** Opening Records provided block **

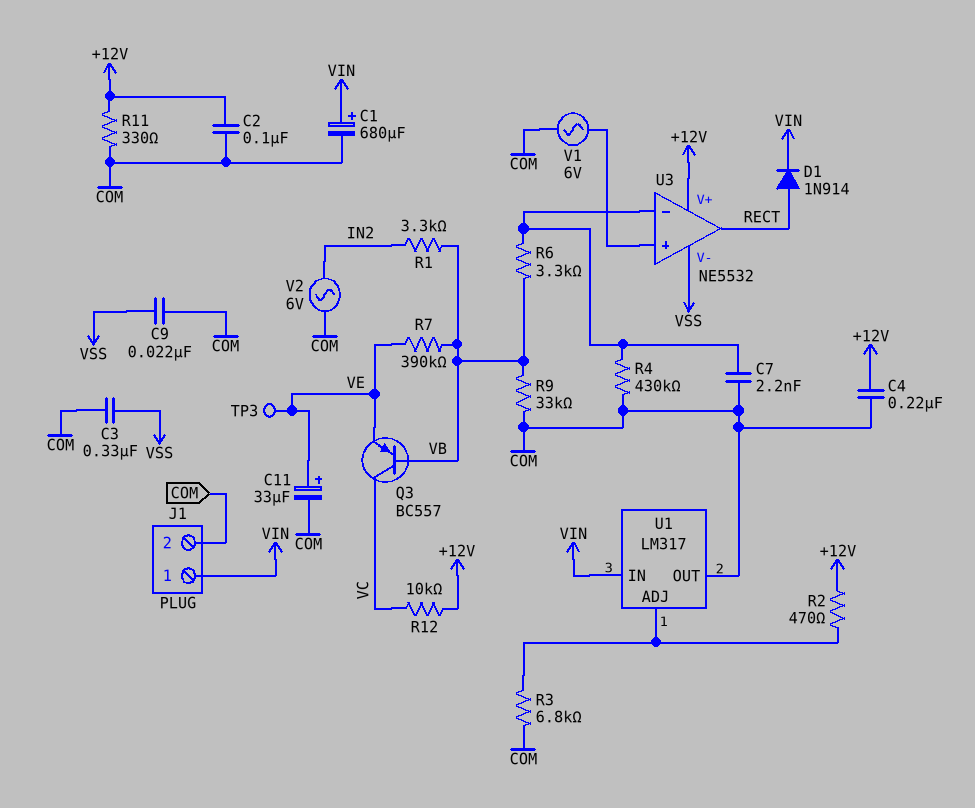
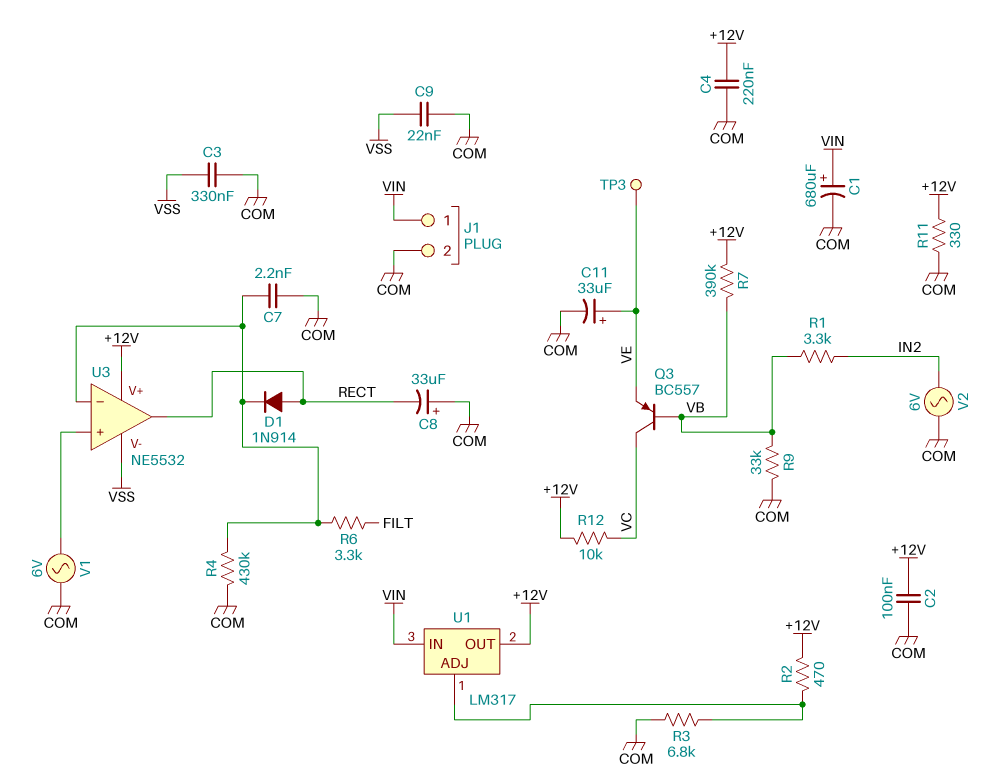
C8: none -> 33uF (plus COM, minus RECT)
D1: diode 1N914 (A RECT, K VIN) -> diode 1N914 (A RECT, K U3/in-)
R6: 3.3k (U3/in-, VB) -> 3.3k (FILT, U3/in-)
R7: 390k (VB, VE) -> 390k (+12V, VB)
U1 pin OUT: COM -> +12V

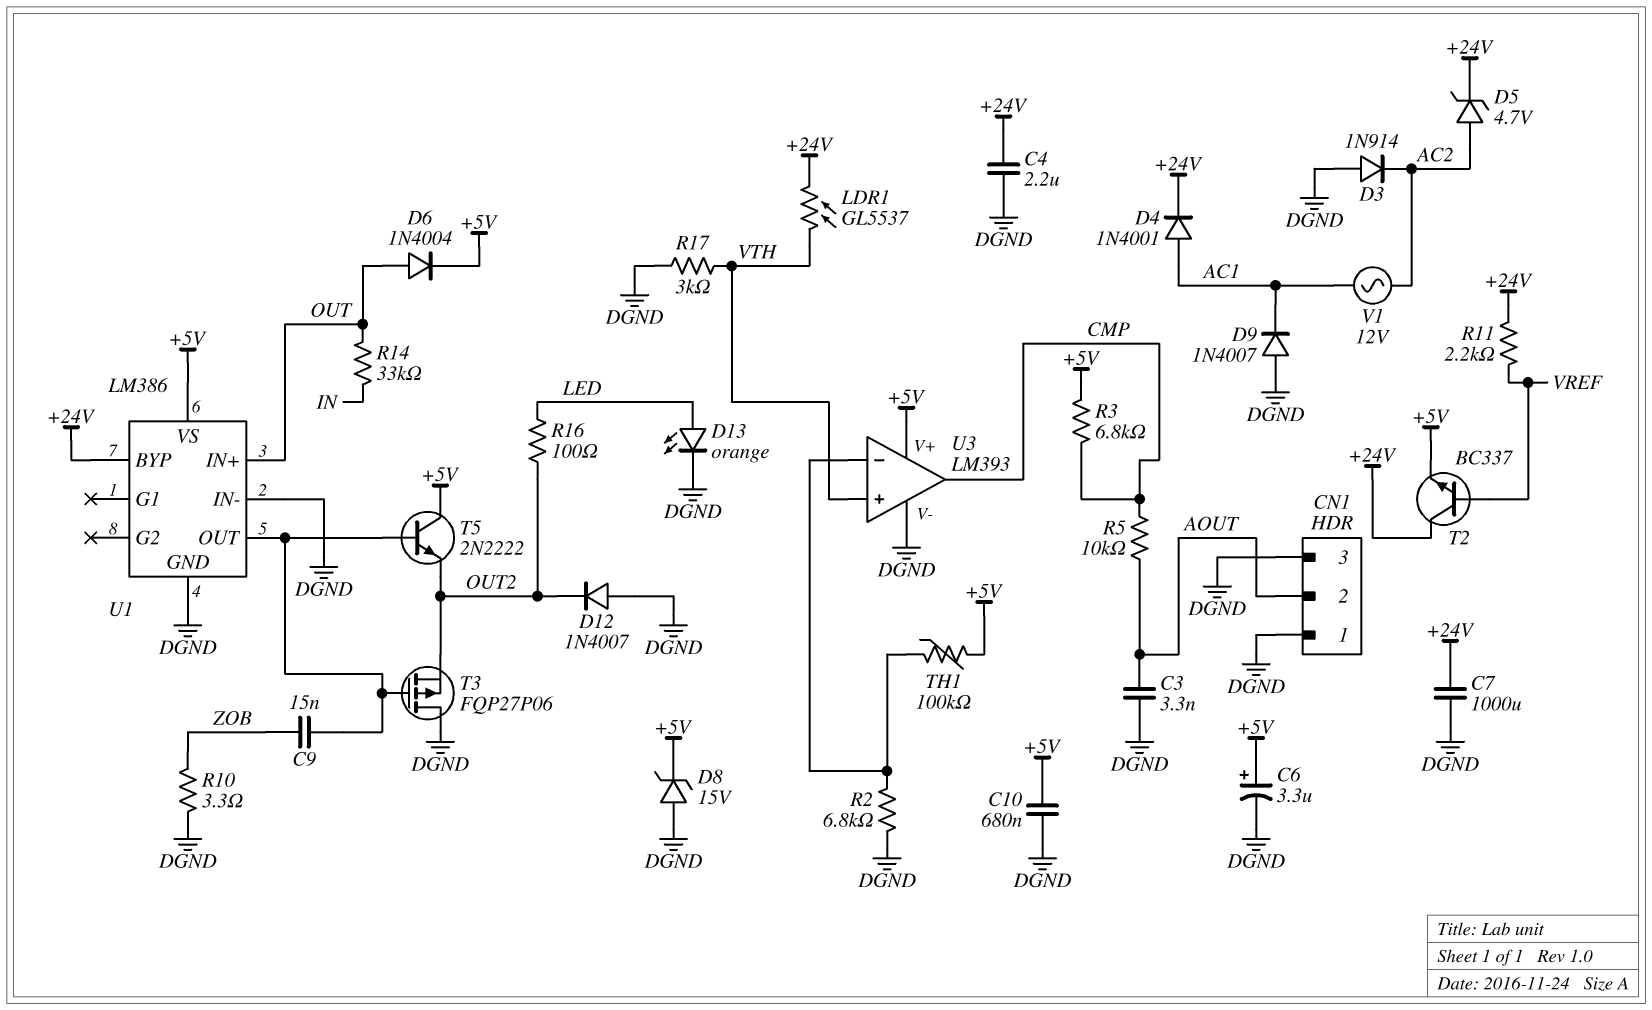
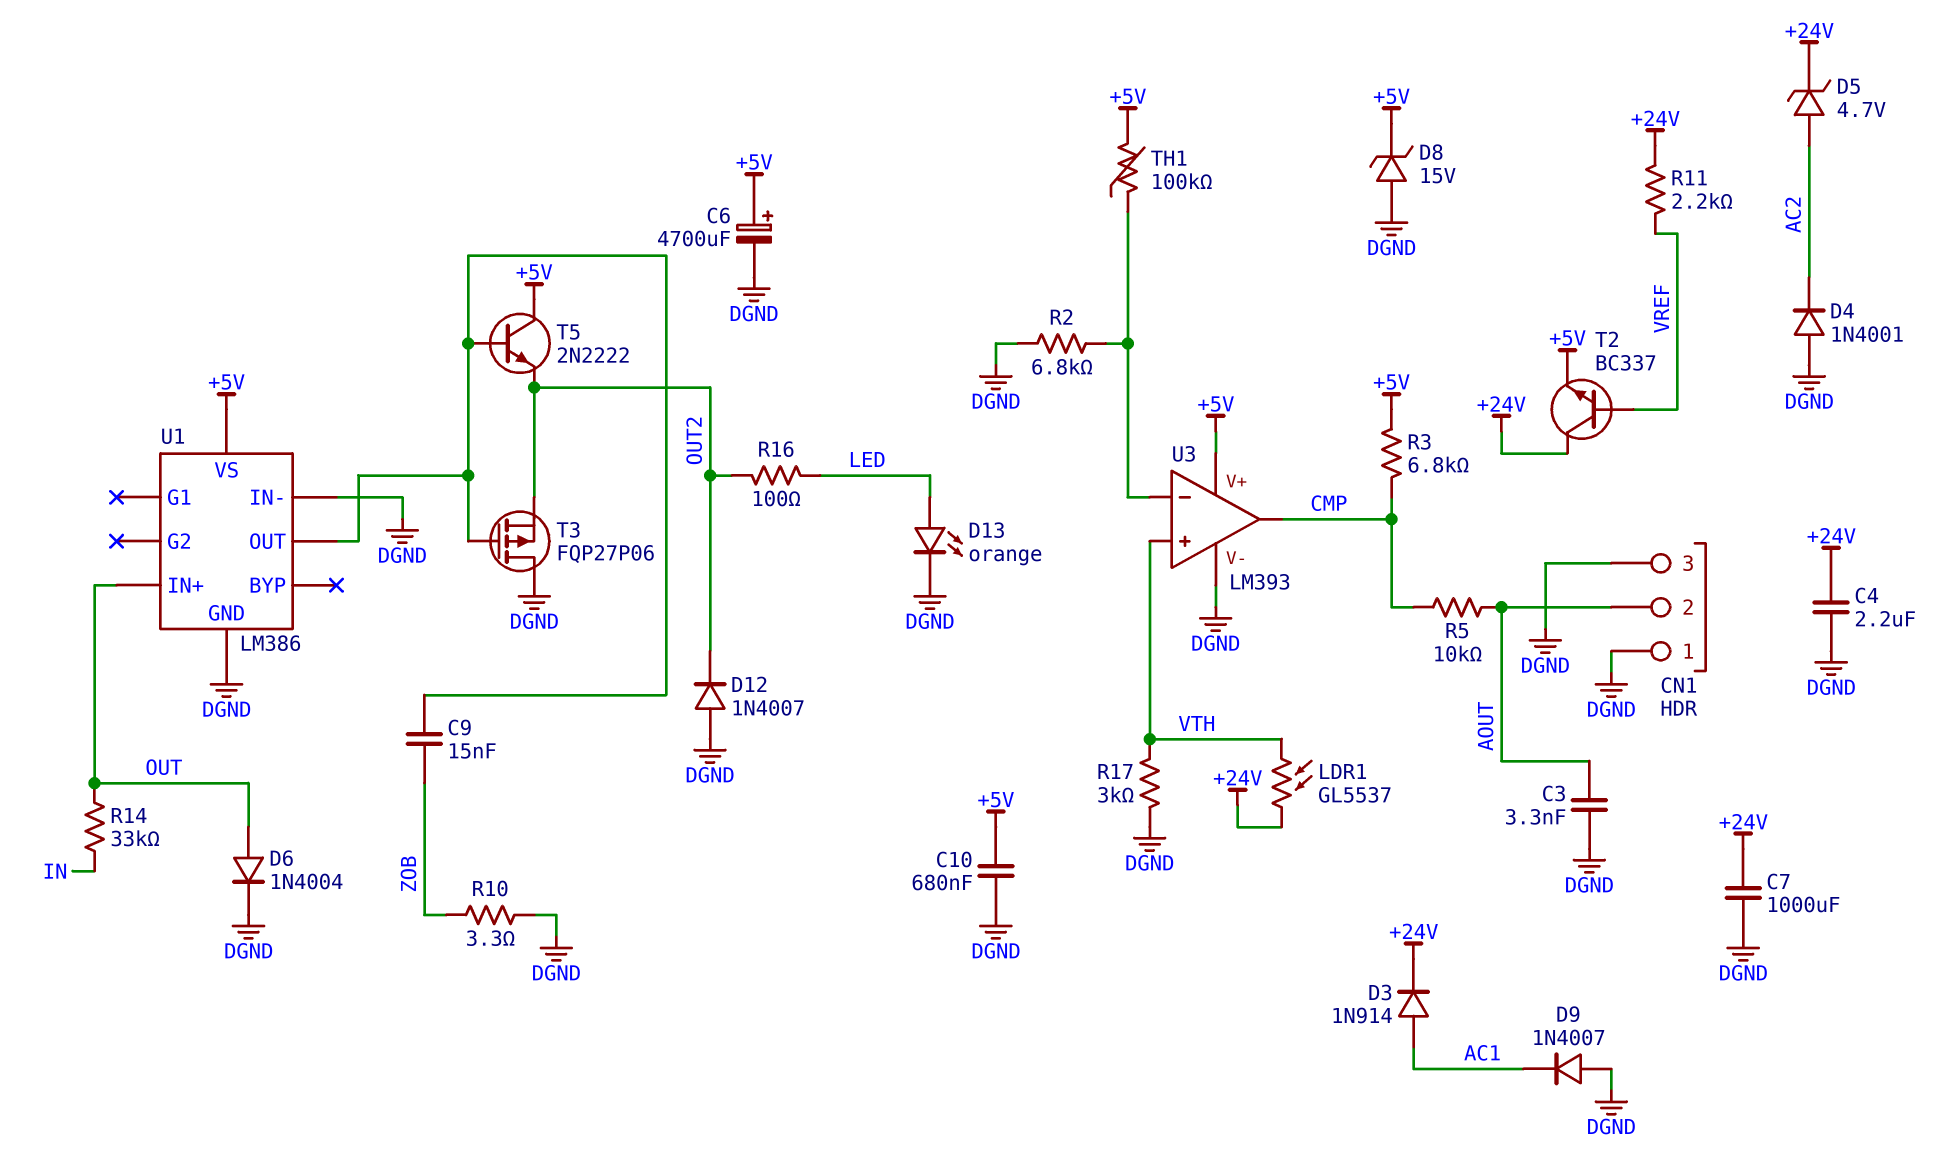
C6: 3.3uF (plus +5V, minus DGND) -> 4700uF (plus +5V, minus DGND)
D3: diode 1N914 (A DGND, K AC2) -> diode 1N914 (A AC1, K +24V)
D4: diode 1N4001 (A AC1, K +24V) -> diode 1N4001 (A DGND, K AC2)
D6: diode 1N4004 (A OUT, K +5V) -> diode 1N4004 (A OUT, K DGND)
U1 pin BYP: +24V -> none
V1: AC 12V (AC1, AC2) -> none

** Closing Records provided block **

(Your goal) Please copy, exactly and only, the lines of the listing that run from the one holding "D1: diode 1N914" through its last line, and exclude pictures.

(Reply to the exercise)
D1: diode 1N914 (A RECT, K VIN) -> diode 1N914 (A RECT, K U3/in-)
R6: 3.3k (U3/in-, VB) -> 3.3k (FILT, U3/in-)
R7: 390k (VB, VE) -> 390k (+12V, VB)
U1 pin OUT: COM -> +12V

C6: 3.3uF (plus +5V, minus DGND) -> 4700uF (plus +5V, minus DGND)
D3: diode 1N914 (A DGND, K AC2) -> diode 1N914 (A AC1, K +24V)
D4: diode 1N4001 (A AC1, K +24V) -> diode 1N4001 (A DGND, K AC2)
D6: diode 1N4004 (A OUT, K +5V) -> diode 1N4004 (A OUT, K DGND)
U1 pin BYP: +24V -> none
V1: AC 12V (AC1, AC2) -> none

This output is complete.